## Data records

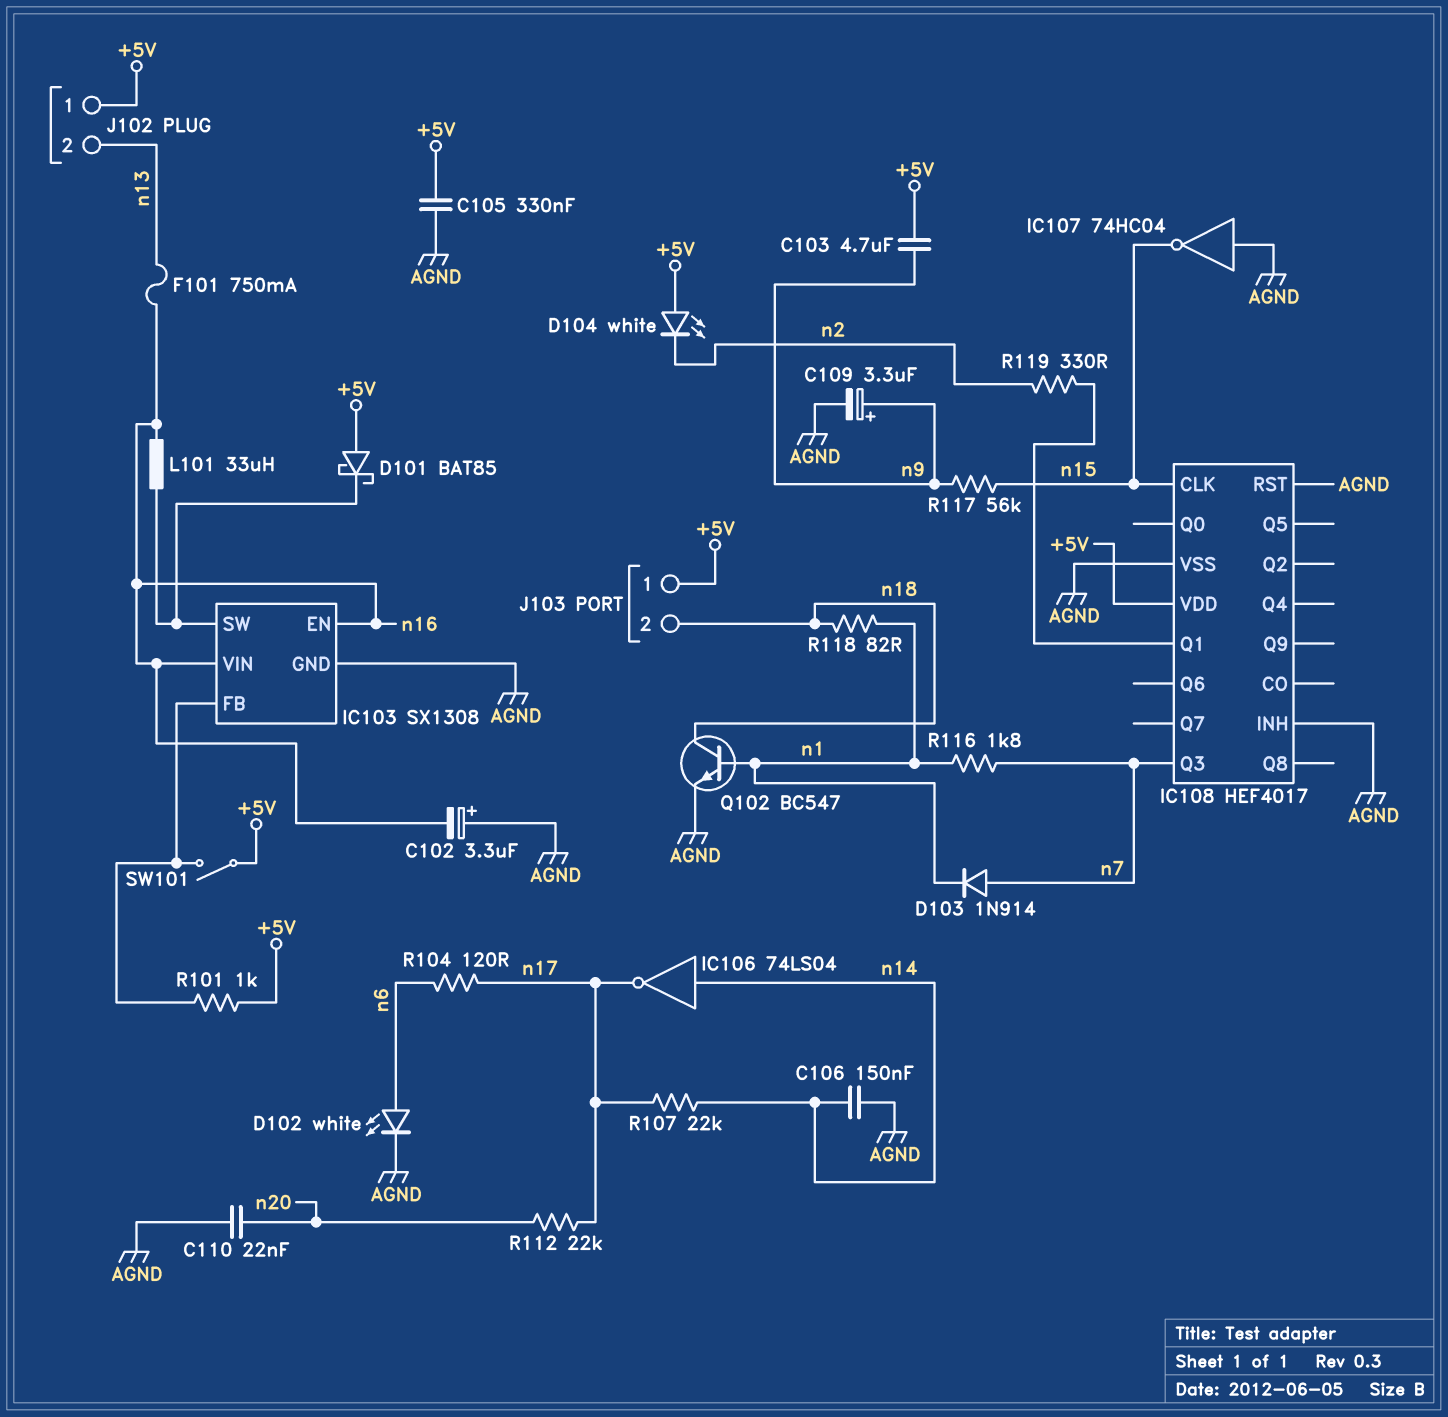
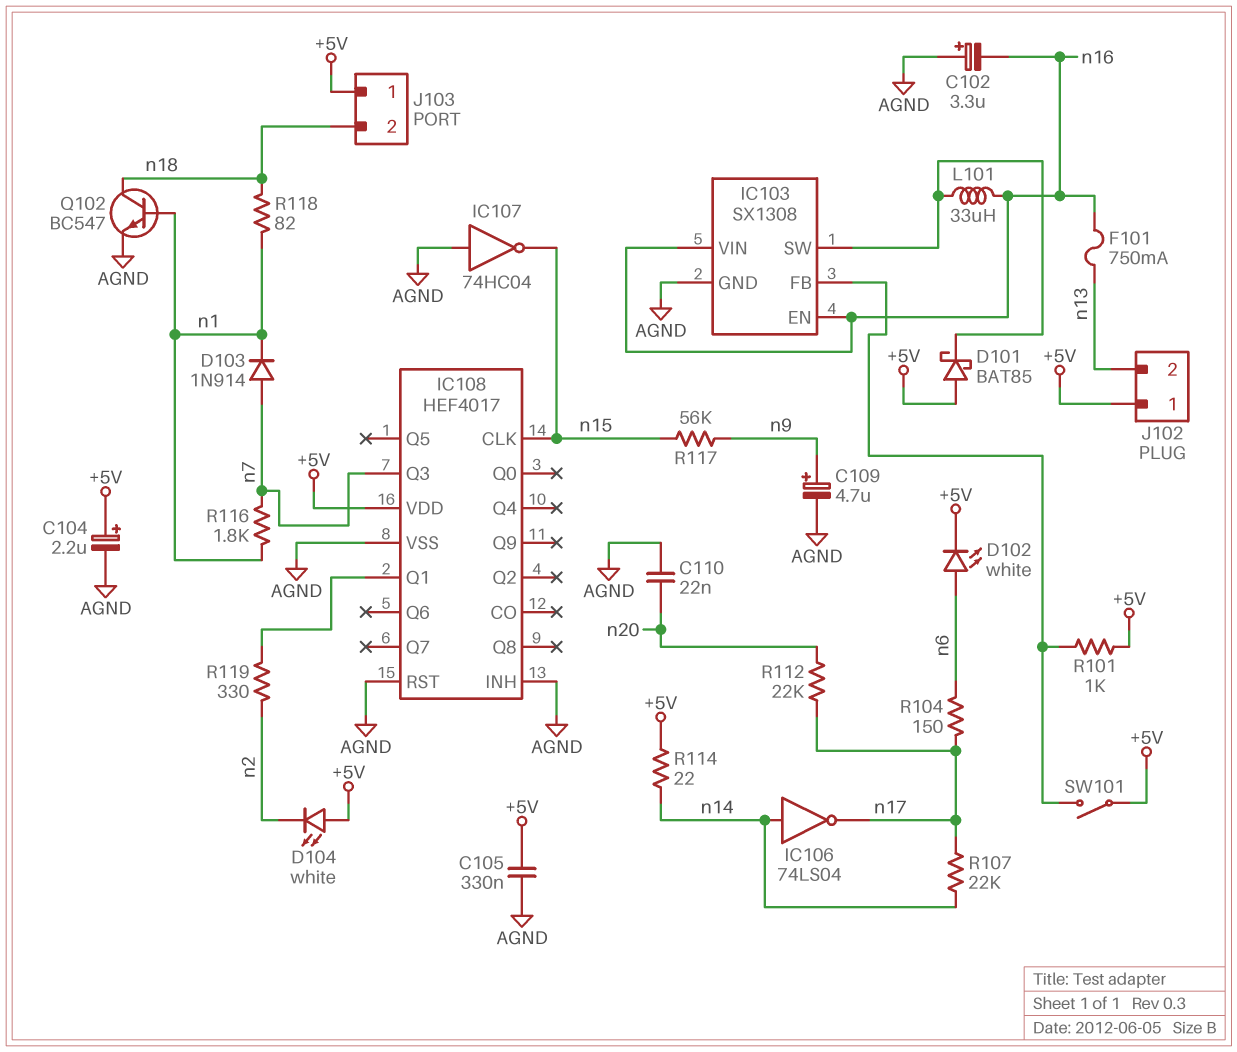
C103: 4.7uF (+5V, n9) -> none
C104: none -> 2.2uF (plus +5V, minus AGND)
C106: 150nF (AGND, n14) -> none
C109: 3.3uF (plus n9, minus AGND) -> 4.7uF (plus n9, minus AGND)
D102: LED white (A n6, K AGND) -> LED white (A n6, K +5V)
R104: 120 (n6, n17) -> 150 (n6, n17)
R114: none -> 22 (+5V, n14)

## Try it
Take the line containing "C106: 150nF (AGND, n14) -> none" as the start and the last line of the data as the end, and reproduce that range exactly.

## Result of the task
C106: 150nF (AGND, n14) -> none
C109: 3.3uF (plus n9, minus AGND) -> 4.7uF (plus n9, minus AGND)
D102: LED white (A n6, K AGND) -> LED white (A n6, K +5V)
R104: 120 (n6, n17) -> 150 (n6, n17)
R114: none -> 22 (+5V, n14)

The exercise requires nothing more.